> _WHAT THE TASK REQUIRES_: From the line containing "purple cross: (101, 123)" down to the final line of the entries below, return each line exactly and drop the pictures.

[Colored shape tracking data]

----------------

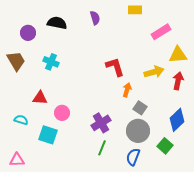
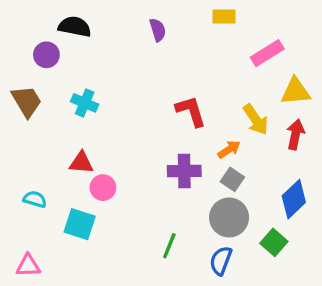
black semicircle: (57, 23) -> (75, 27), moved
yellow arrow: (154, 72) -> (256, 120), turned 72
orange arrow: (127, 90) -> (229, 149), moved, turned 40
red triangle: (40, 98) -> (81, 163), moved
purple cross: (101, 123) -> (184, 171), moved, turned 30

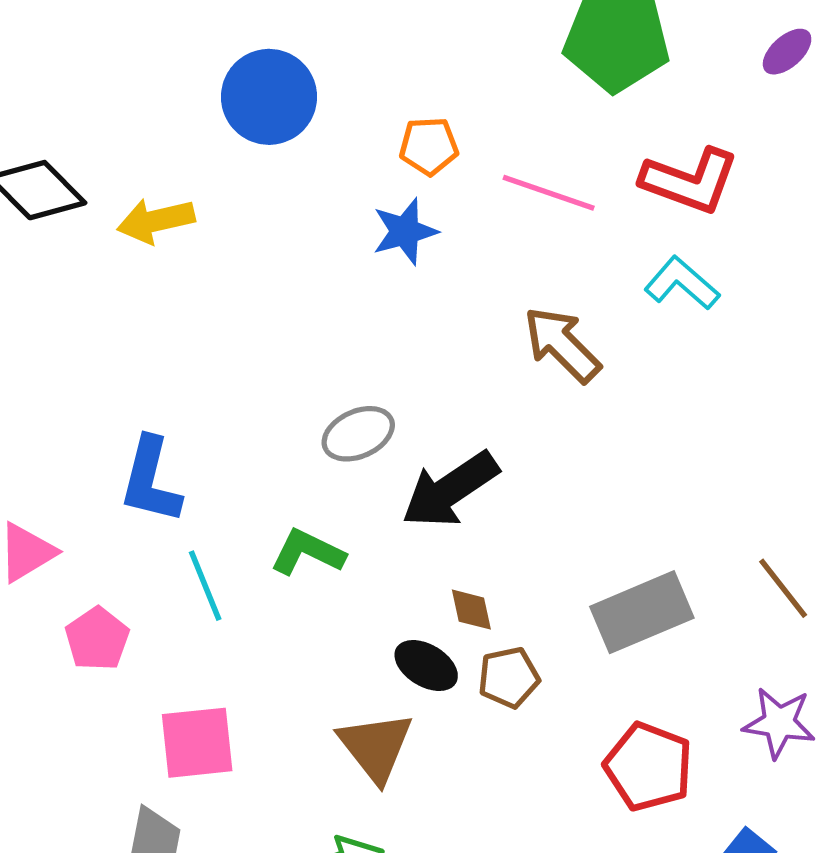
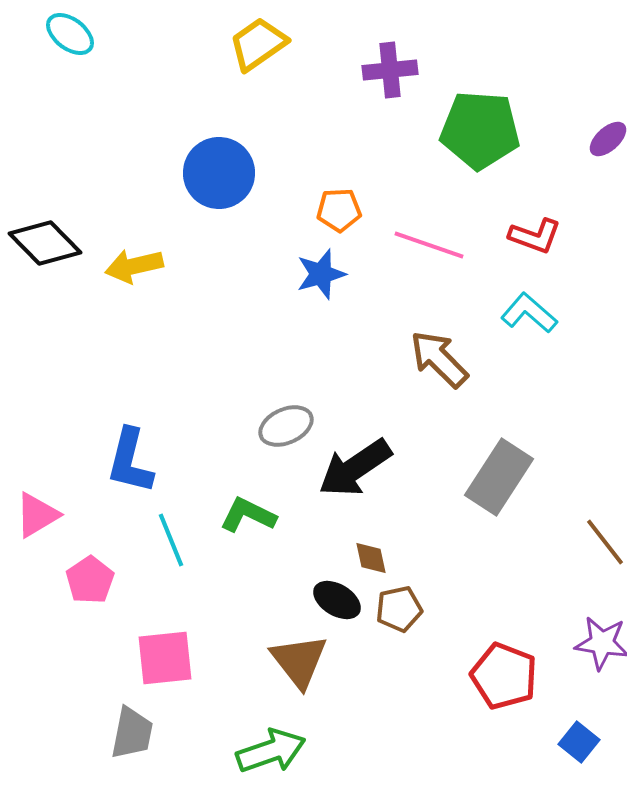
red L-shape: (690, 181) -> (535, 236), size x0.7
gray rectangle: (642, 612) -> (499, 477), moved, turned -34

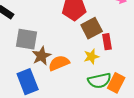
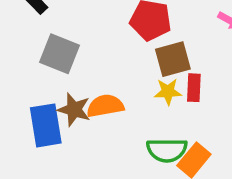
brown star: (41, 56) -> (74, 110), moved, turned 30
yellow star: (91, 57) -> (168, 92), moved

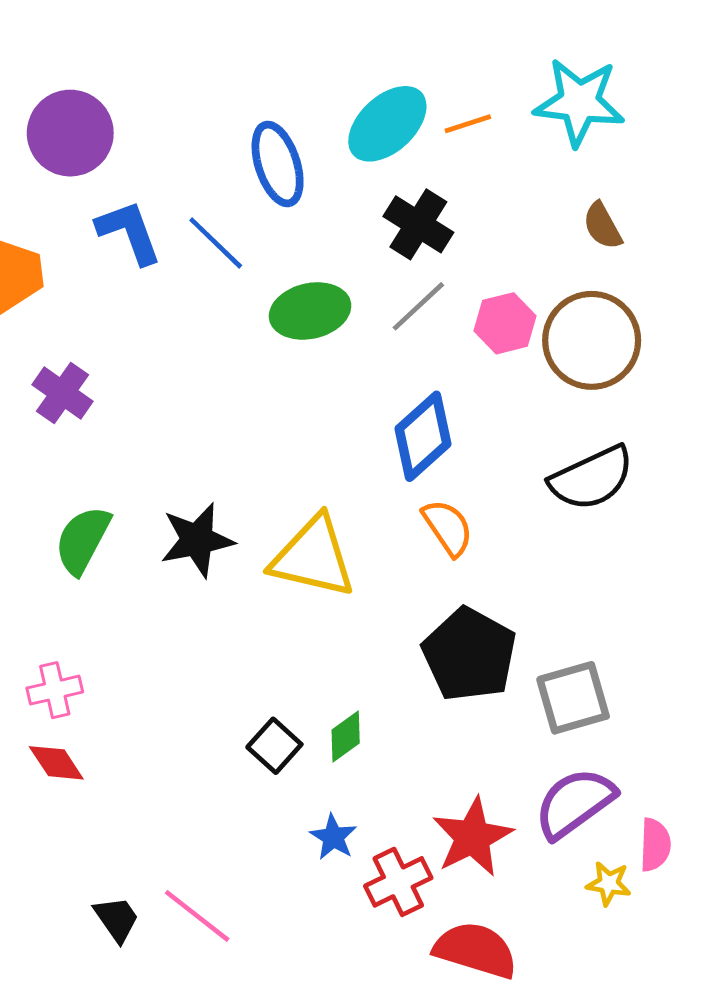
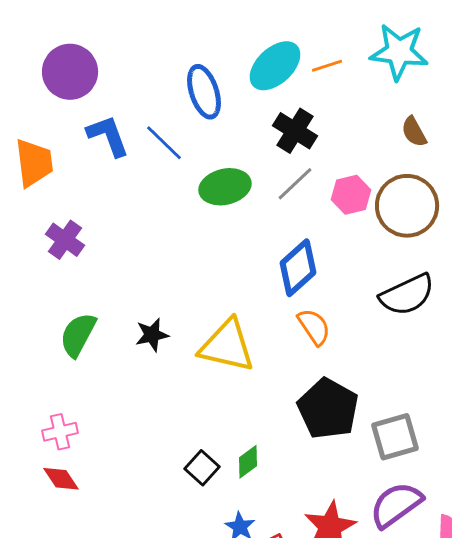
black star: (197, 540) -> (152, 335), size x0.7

----------------

> _OUTPUT_:
purple cross: (101, 123) -> (184, 171), moved, turned 30

red L-shape: (690, 181) -> (535, 236), size x0.7
gray rectangle: (642, 612) -> (499, 477), moved, turned -34

brown star: (41, 56) -> (74, 110), moved, turned 30
yellow star: (91, 57) -> (168, 92), moved

black star: (197, 540) -> (152, 335), size x0.7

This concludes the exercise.